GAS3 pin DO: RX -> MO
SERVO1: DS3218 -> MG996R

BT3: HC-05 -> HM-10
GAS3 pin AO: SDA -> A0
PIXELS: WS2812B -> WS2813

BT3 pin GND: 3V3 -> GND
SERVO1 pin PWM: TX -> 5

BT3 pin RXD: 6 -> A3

☆ ☆ ☆ ☆ ☆ ☆ ☆

**AIM OF THE EXERCISE**
Nothing may be omitted. Restate all of the entries exactly.

**EXERCISE ANSWER**
GAS3 pin DO: RX -> MO
SERVO1: DS3218 -> MG996R

BT3: HC-05 -> HM-10
GAS3 pin AO: SDA -> A0
PIXELS: WS2812B -> WS2813

BT3 pin GND: 3V3 -> GND
SERVO1 pin PWM: TX -> 5

BT3 pin RXD: 6 -> A3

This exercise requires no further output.